:: PROVIDED INFORMATION ::
══════════════════════════════
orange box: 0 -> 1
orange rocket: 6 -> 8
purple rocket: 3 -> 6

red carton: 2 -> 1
══════════════════════════════
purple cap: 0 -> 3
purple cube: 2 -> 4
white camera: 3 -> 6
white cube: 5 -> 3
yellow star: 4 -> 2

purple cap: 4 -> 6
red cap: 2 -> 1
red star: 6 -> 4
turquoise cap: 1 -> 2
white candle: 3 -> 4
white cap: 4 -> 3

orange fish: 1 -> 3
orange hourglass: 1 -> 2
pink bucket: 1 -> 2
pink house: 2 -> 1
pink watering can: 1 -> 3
══════════════════════════════
:: WHAT YOU NEED TO DO ::
Would you print exactly and only the lines of the material above that run from the line with "purple cap: 0 -> 3" through the line with "pink watering can: 1 -> 3", both included?

:: THE COMPLETED TASK ::
purple cap: 0 -> 3
purple cube: 2 -> 4
white camera: 3 -> 6
white cube: 5 -> 3
yellow star: 4 -> 2

purple cap: 4 -> 6
red cap: 2 -> 1
red star: 6 -> 4
turquoise cap: 1 -> 2
white candle: 3 -> 4
white cap: 4 -> 3

orange fish: 1 -> 3
orange hourglass: 1 -> 2
pink bucket: 1 -> 2
pink house: 2 -> 1
pink watering can: 1 -> 3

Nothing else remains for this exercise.